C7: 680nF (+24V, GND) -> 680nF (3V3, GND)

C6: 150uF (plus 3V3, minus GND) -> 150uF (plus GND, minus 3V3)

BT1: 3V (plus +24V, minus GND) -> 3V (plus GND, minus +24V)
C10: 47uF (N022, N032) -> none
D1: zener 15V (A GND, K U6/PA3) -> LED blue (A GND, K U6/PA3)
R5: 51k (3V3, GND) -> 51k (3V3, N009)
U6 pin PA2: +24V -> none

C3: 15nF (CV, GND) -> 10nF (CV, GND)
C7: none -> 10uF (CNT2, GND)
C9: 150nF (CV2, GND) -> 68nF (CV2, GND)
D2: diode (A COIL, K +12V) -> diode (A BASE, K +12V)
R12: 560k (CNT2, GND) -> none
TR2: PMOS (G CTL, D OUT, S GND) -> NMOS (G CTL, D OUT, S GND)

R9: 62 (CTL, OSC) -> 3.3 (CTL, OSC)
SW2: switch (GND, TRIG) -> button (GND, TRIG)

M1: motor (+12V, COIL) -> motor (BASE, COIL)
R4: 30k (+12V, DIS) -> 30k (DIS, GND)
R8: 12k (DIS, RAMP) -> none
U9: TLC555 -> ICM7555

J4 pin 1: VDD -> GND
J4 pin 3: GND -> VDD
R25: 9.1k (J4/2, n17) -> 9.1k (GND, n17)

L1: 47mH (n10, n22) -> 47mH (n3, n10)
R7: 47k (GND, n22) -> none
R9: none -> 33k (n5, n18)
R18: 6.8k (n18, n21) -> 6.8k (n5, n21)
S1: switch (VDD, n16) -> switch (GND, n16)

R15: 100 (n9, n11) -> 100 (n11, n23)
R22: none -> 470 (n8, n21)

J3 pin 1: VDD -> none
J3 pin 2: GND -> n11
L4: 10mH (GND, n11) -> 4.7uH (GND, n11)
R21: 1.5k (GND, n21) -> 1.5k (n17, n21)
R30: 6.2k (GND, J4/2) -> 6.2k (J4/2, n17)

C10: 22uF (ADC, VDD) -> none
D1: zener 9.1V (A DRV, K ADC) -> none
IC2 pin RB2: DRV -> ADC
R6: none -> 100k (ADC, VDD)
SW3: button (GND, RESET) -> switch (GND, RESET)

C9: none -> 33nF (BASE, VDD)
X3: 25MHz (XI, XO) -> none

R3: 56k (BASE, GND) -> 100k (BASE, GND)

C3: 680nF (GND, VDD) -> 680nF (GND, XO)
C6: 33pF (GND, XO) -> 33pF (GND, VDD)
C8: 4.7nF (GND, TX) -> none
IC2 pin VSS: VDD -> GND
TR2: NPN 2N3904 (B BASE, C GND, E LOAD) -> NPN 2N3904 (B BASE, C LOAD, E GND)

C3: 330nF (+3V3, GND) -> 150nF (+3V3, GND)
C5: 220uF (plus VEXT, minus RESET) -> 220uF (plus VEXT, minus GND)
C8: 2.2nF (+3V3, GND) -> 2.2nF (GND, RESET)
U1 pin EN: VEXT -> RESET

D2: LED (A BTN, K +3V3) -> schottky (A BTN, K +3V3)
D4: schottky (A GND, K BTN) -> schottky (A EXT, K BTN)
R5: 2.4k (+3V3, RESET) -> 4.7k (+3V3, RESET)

#####

__TRY IT__
Return every record in full, word for word.

__RESPONSE TO THE TASK__
C7: 680nF (+24V, GND) -> 680nF (3V3, GND)

C6: 150uF (plus 3V3, minus GND) -> 150uF (plus GND, minus 3V3)

BT1: 3V (plus +24V, minus GND) -> 3V (plus GND, minus +24V)
C10: 47uF (N022, N032) -> none
D1: zener 15V (A GND, K U6/PA3) -> LED blue (A GND, K U6/PA3)
R5: 51k (3V3, GND) -> 51k (3V3, N009)
U6 pin PA2: +24V -> none

C3: 15nF (CV, GND) -> 10nF (CV, GND)
C7: none -> 10uF (CNT2, GND)
C9: 150nF (CV2, GND) -> 68nF (CV2, GND)
D2: diode (A COIL, K +12V) -> diode (A BASE, K +12V)
R12: 560k (CNT2, GND) -> none
TR2: PMOS (G CTL, D OUT, S GND) -> NMOS (G CTL, D OUT, S GND)

R9: 62 (CTL, OSC) -> 3.3 (CTL, OSC)
SW2: switch (GND, TRIG) -> button (GND, TRIG)

M1: motor (+12V, COIL) -> motor (BASE, COIL)
R4: 30k (+12V, DIS) -> 30k (DIS, GND)
R8: 12k (DIS, RAMP) -> none
U9: TLC555 -> ICM7555

J4 pin 1: VDD -> GND
J4 pin 3: GND -> VDD
R25: 9.1k (J4/2, n17) -> 9.1k (GND, n17)

L1: 47mH (n10, n22) -> 47mH (n3, n10)
R7: 47k (GND, n22) -> none
R9: none -> 33k (n5, n18)
R18: 6.8k (n18, n21) -> 6.8k (n5, n21)
S1: switch (VDD, n16) -> switch (GND, n16)

R15: 100 (n9, n11) -> 100 (n11, n23)
R22: none -> 470 (n8, n21)

J3 pin 1: VDD -> none
J3 pin 2: GND -> n11
L4: 10mH (GND, n11) -> 4.7uH (GND, n11)
R21: 1.5k (GND, n21) -> 1.5k (n17, n21)
R30: 6.2k (GND, J4/2) -> 6.2k (J4/2, n17)

C10: 22uF (ADC, VDD) -> none
D1: zener 9.1V (A DRV, K ADC) -> none
IC2 pin RB2: DRV -> ADC
R6: none -> 100k (ADC, VDD)
SW3: button (GND, RESET) -> switch (GND, RESET)

C9: none -> 33nF (BASE, VDD)
X3: 25MHz (XI, XO) -> none

R3: 56k (BASE, GND) -> 100k (BASE, GND)

C3: 680nF (GND, VDD) -> 680nF (GND, XO)
C6: 33pF (GND, XO) -> 33pF (GND, VDD)
C8: 4.7nF (GND, TX) -> none
IC2 pin VSS: VDD -> GND
TR2: NPN 2N3904 (B BASE, C GND, E LOAD) -> NPN 2N3904 (B BASE, C LOAD, E GND)

C3: 330nF (+3V3, GND) -> 150nF (+3V3, GND)
C5: 220uF (plus VEXT, minus RESET) -> 220uF (plus VEXT, minus GND)
C8: 2.2nF (+3V3, GND) -> 2.2nF (GND, RESET)
U1 pin EN: VEXT -> RESET

D2: LED (A BTN, K +3V3) -> schottky (A BTN, K +3V3)
D4: schottky (A GND, K BTN) -> schottky (A EXT, K BTN)
R5: 2.4k (+3V3, RESET) -> 4.7k (+3V3, RESET)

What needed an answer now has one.